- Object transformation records
━━━━━━━━━━

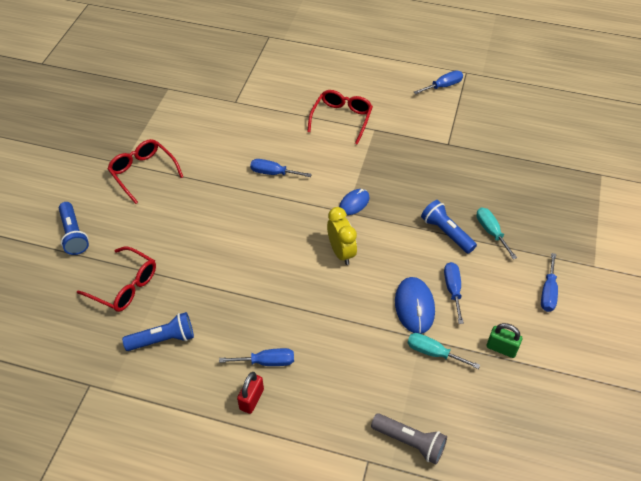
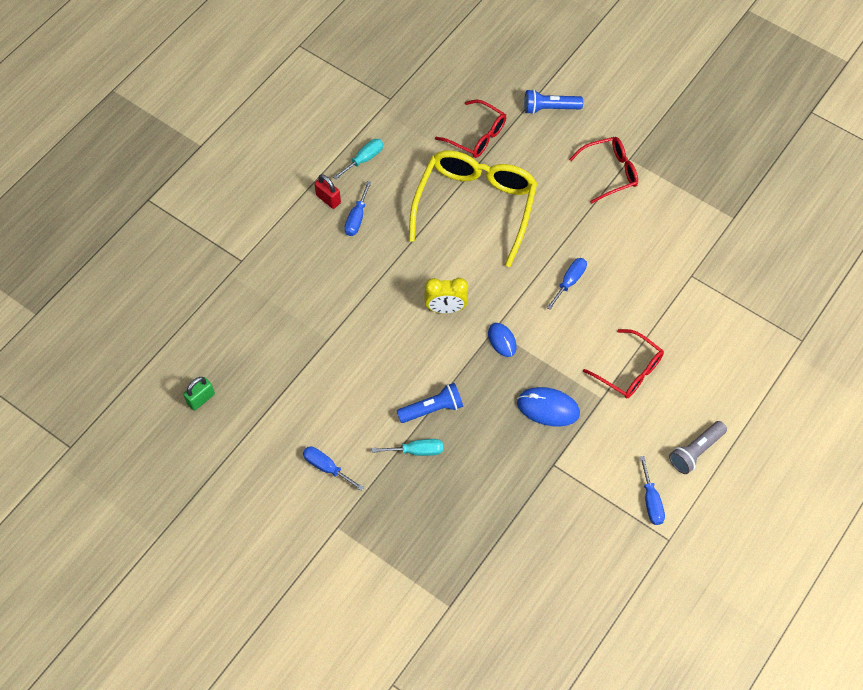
camera: 110 degrees right, 10 degrees up
(124, 286) = (476, 136): red glasses -> red glasses turned 105 degrees counterclockwise
(163, 339) = (410, 153): blue flashlight -> none
(216, 262) = (475, 207): none -> yellow glasses
(410, 442) = (241, 294): grey flashlight -> grey flashlight (695, 451)
(414, 306) = (361, 346): blue mouse -> blue mouse (548, 408)
(433, 353) = (309, 342): turquoise screwdriver -> turquoise screwdriver (364, 159)
(453, 290) = (365, 386): blue screwdriver -> none
(501, 348) = (289, 398): green padlock -> green padlock (201, 399)

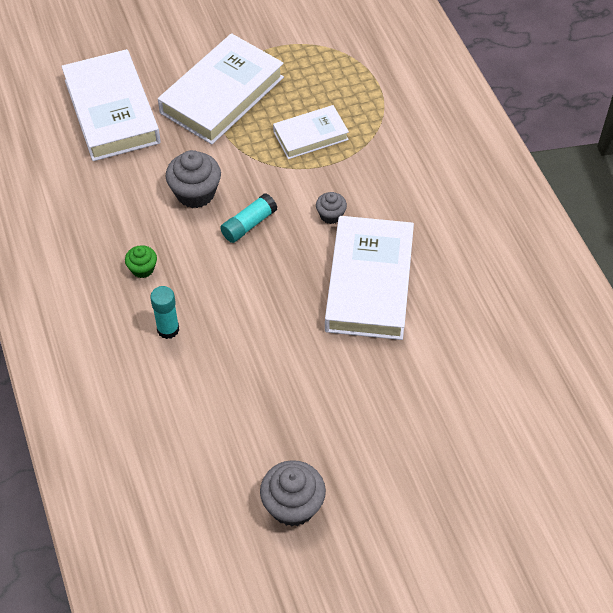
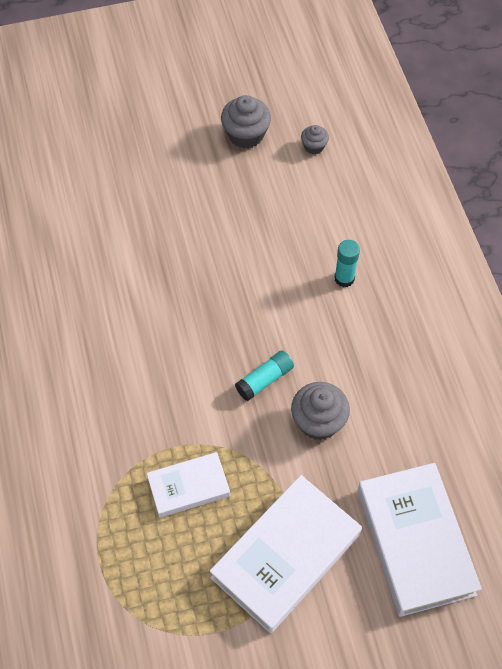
camera: 175 degrees left, 5 degrees up
(142, 269) = (370, 339): green cupcake -> none
(331, 215) = (181, 384): grey cupcake -> grey cupcake (314, 146)
(369, 283) = (155, 308): white book -> none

━━━━━━━━━━

- EXERCISE
Your copy of the data should match it exactly, apart from the images, which are omitted.

- FINISHED EXERCISE
camera: 110 degrees right, 10 degrees up
(124, 286) = (476, 136): red glasses -> red glasses turned 105 degrees counterclockwise
(163, 339) = (410, 153): blue flashlight -> none
(216, 262) = (475, 207): none -> yellow glasses
(410, 442) = (241, 294): grey flashlight -> grey flashlight (695, 451)
(414, 306) = (361, 346): blue mouse -> blue mouse (548, 408)
(433, 353) = (309, 342): turquoise screwdriver -> turquoise screwdriver (364, 159)
(453, 290) = (365, 386): blue screwdriver -> none
(501, 348) = (289, 398): green padlock -> green padlock (201, 399)

camera: 175 degrees left, 5 degrees up
(142, 269) = (370, 339): green cupcake -> none
(331, 215) = (181, 384): grey cupcake -> grey cupcake (314, 146)
(369, 283) = (155, 308): white book -> none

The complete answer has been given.